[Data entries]
*****

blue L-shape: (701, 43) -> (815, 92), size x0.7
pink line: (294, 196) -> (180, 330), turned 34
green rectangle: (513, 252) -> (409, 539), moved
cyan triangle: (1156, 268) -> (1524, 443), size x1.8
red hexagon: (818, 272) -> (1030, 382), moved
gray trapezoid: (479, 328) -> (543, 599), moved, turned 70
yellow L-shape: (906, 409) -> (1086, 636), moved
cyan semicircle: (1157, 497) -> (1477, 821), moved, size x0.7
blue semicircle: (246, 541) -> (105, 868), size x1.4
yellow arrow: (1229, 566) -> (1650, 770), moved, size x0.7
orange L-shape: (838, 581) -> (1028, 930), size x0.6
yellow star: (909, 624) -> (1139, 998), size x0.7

*****

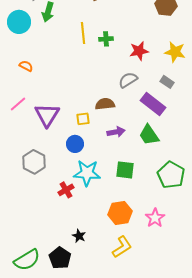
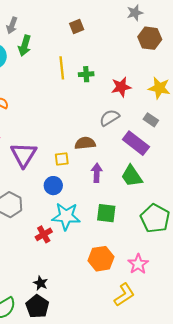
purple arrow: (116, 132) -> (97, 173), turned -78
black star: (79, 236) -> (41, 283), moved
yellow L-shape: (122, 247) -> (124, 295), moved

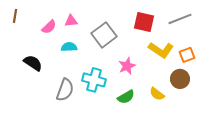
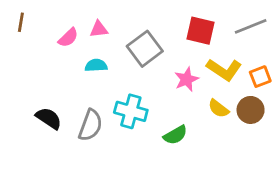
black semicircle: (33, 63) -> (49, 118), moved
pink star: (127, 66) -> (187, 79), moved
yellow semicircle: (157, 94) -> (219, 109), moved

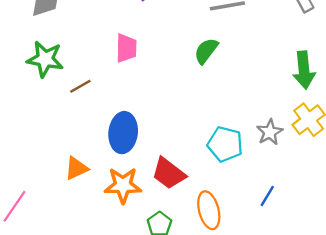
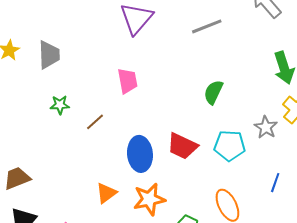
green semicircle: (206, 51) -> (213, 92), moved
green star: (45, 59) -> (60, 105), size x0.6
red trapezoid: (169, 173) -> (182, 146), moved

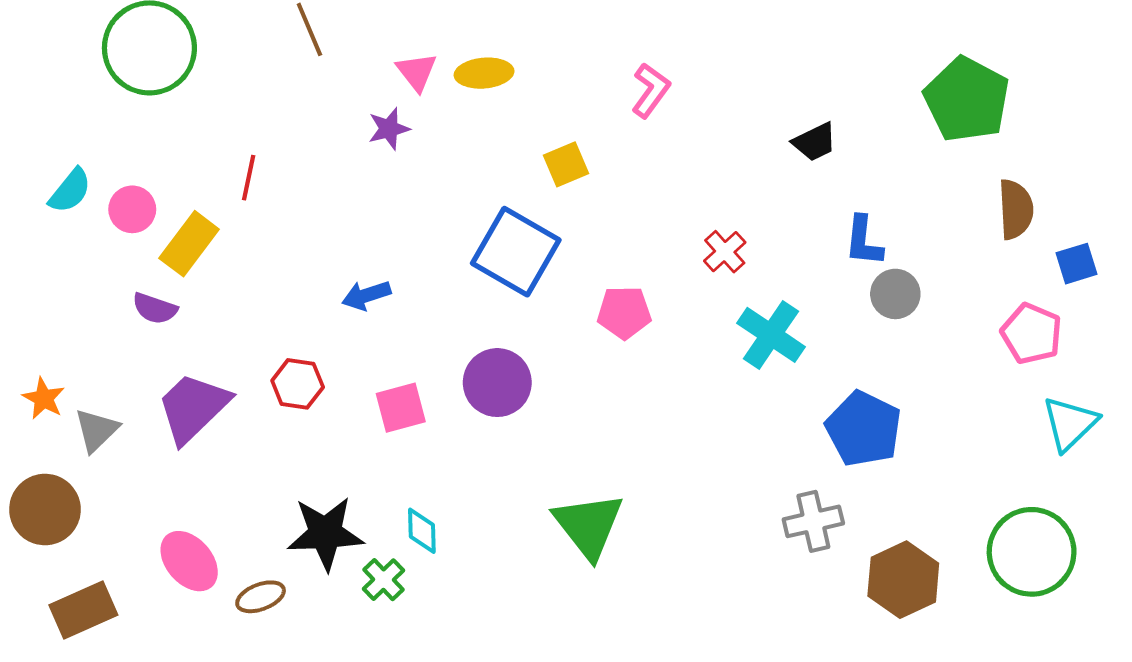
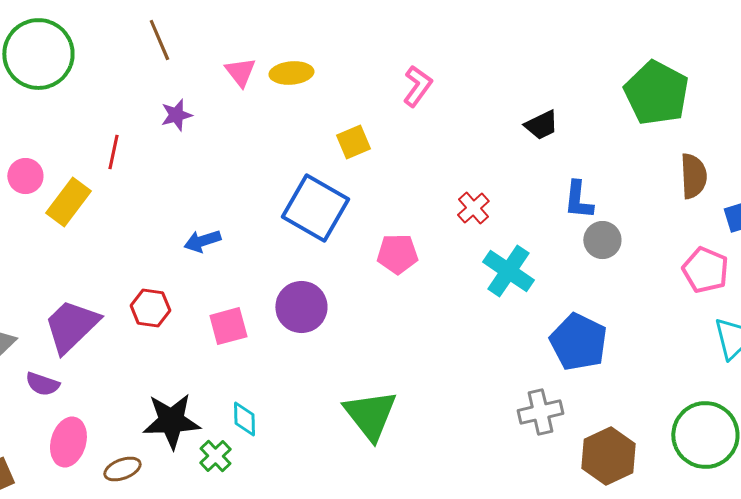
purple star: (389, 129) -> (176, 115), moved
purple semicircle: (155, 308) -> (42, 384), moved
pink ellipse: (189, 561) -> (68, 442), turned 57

*****

ASSIGNMENT
Of all the entries above, repeat only the lines from the line that has "yellow arrow: (1229, 566)" to the line that has "yellow star: (909, 624)", both lines included, exactly.

EXERCISE RESPONSE
yellow arrow: (1229, 566) -> (1650, 770), moved, size x0.7
orange L-shape: (838, 581) -> (1028, 930), size x0.6
yellow star: (909, 624) -> (1139, 998), size x0.7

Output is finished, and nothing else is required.